■ **Data shown**:

/---

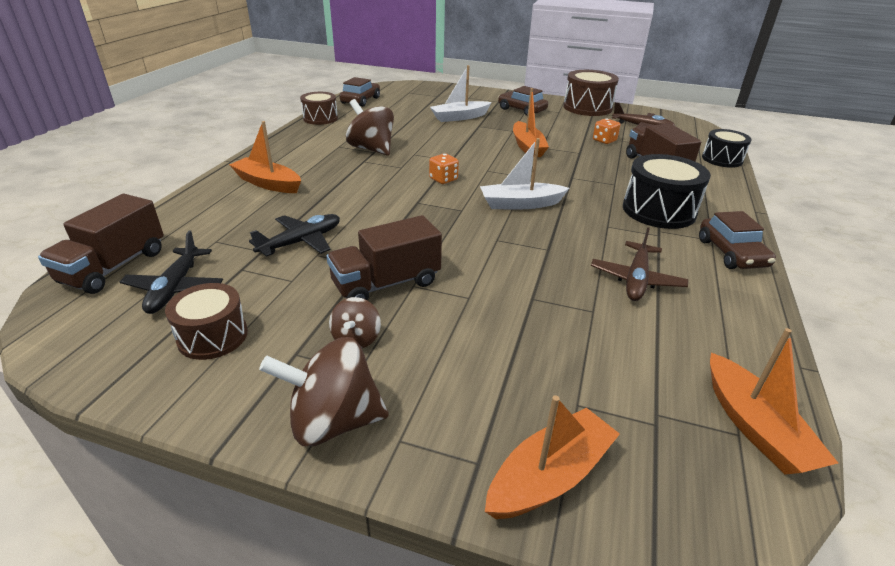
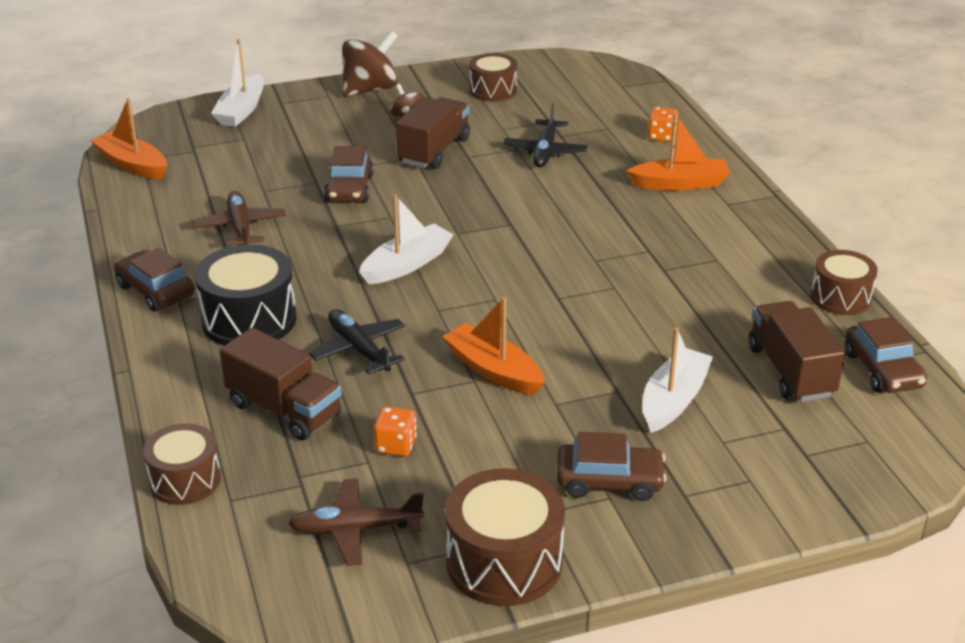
camera: 145 degrees right, 0 degrees up
(114, 267) = (632, 91): brown truck -> brown truck (790, 371)
(175, 287) = (567, 98): black plane -> black plane (359, 349)
(371, 149) = (673, 272): brown spinning top -> none
(443, 179) = (525, 263): orange dice -> orange dice (661, 136)
(507, 277) = (349, 188): none -> brown car
(549, 476) = (241, 110): orange boat -> white boat
(722, 159) = (185, 480): black drum -> brown drum

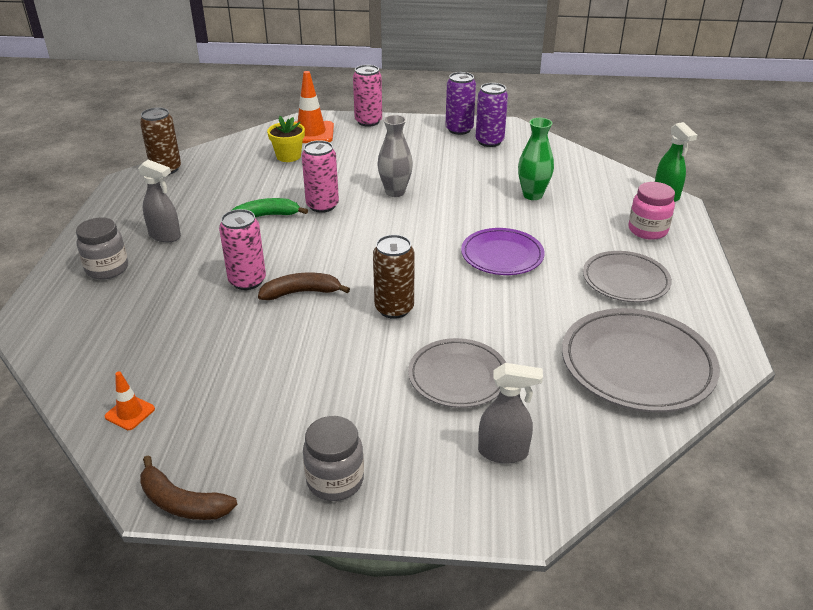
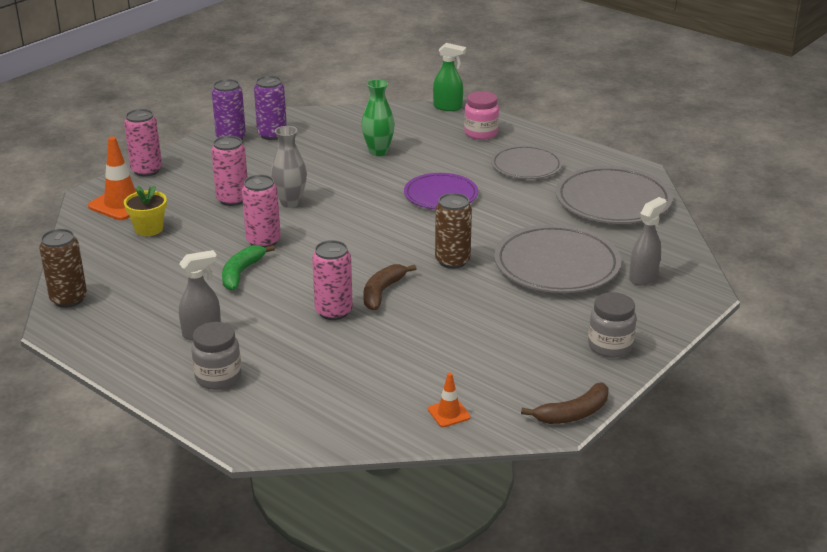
camera: 55 degrees left, 5 degrees down
(369, 168) = (232, 199): none -> pink can
(458, 377) = (556, 265): grey plate -> grey plate, size x1.54

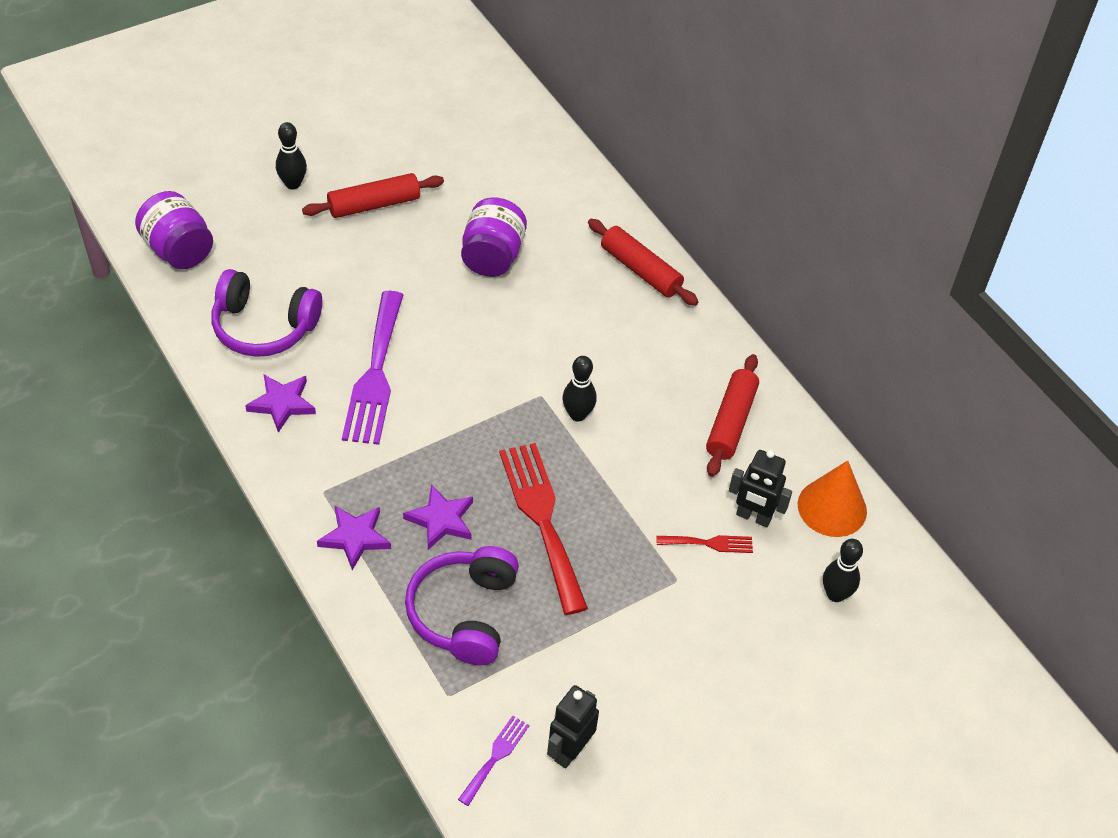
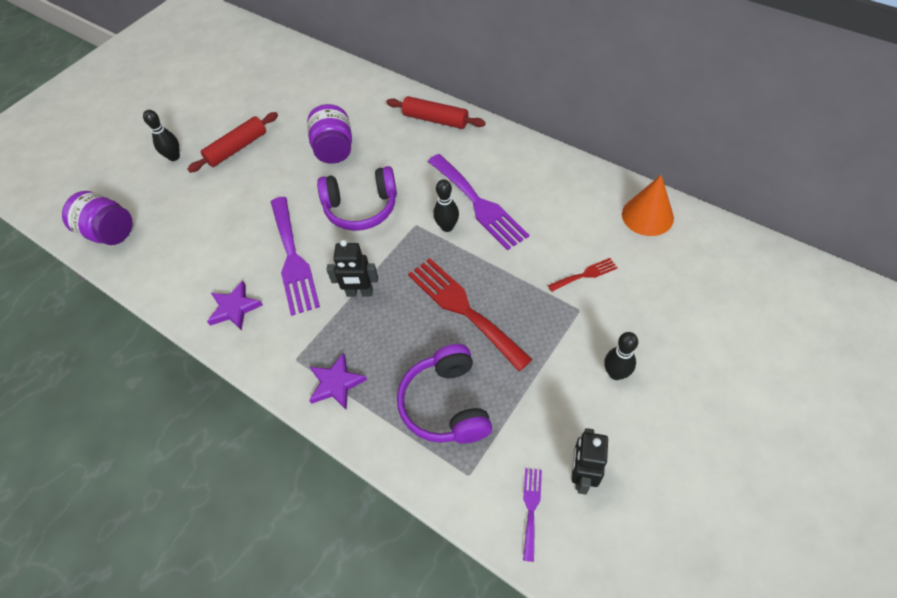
camera: 15 degrees left, 5 degrees up
(264, 327) = (196, 260): purple headphones -> purple headphones (361, 208)
(441, 520) = (392, 341): purple star -> none
(632, 403) = (478, 204): none -> purple fork
(731, 422) = (549, 189): red rolling pin -> none
(753, 517) = (602, 244): black robot -> black robot (359, 293)
(835, 594) = (687, 272): black bowling pin -> black bowling pin (615, 373)

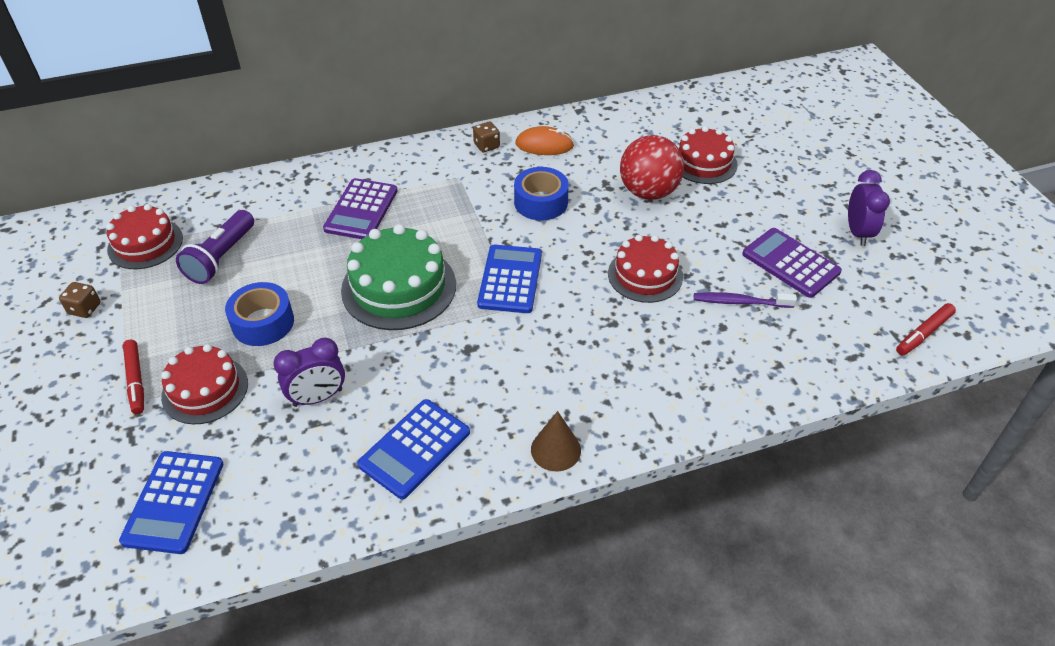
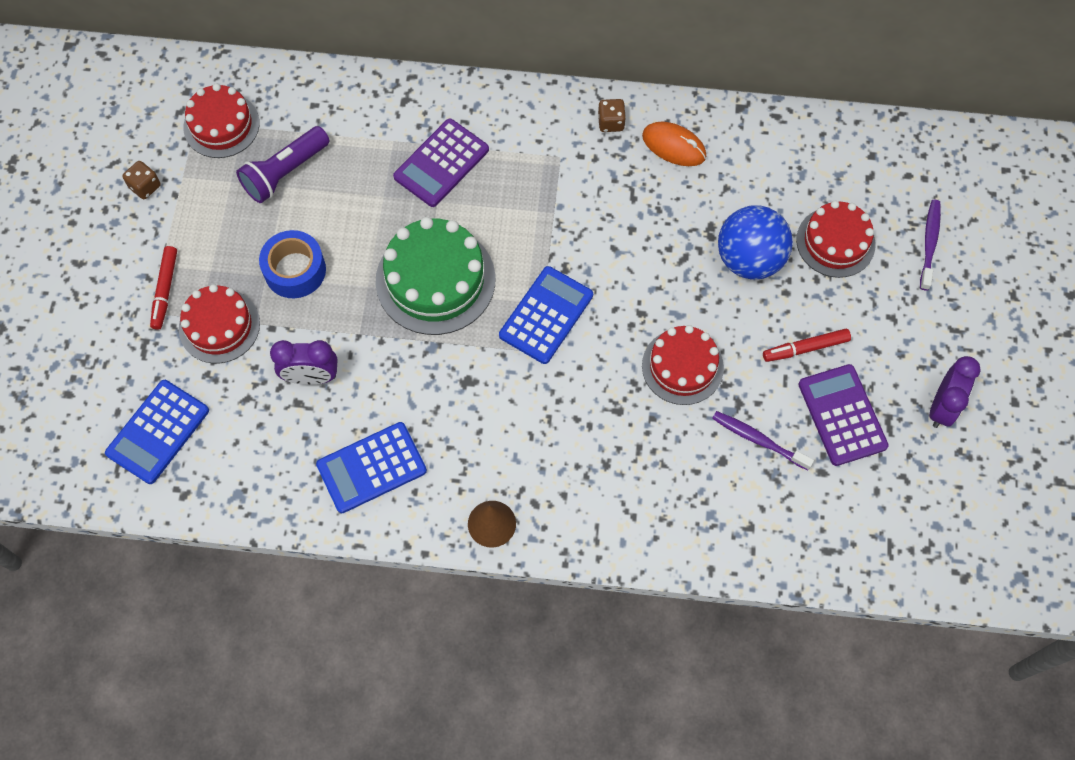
camera: 25 degrees right, 20 degrees up
(541, 202) = (628, 227): blue tape -> none
(648, 192) = (749, 259): red ball -> blue ball
(770, 143) = (929, 243): none -> purple toothbrush
(923, 333) = (920, 557): red marker -> red marker (805, 348)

\---

■ **Work to complete**: Although pictures appear among the entries, please set down only the lines from the one with "(443, 179) = (525, 263): orange" up to and including the one with "camera: 15 degrees left, 5 degrees up", word for word.

■ **Written reply**:
(443, 179) = (525, 263): orange dice -> orange dice (661, 136)
(507, 277) = (349, 188): none -> brown car
(549, 476) = (241, 110): orange boat -> white boat
(722, 159) = (185, 480): black drum -> brown drum

camera: 55 degrees left, 5 degrees down
(369, 168) = (232, 199): none -> pink can
(458, 377) = (556, 265): grey plate -> grey plate, size x1.54

camera: 15 degrees left, 5 degrees up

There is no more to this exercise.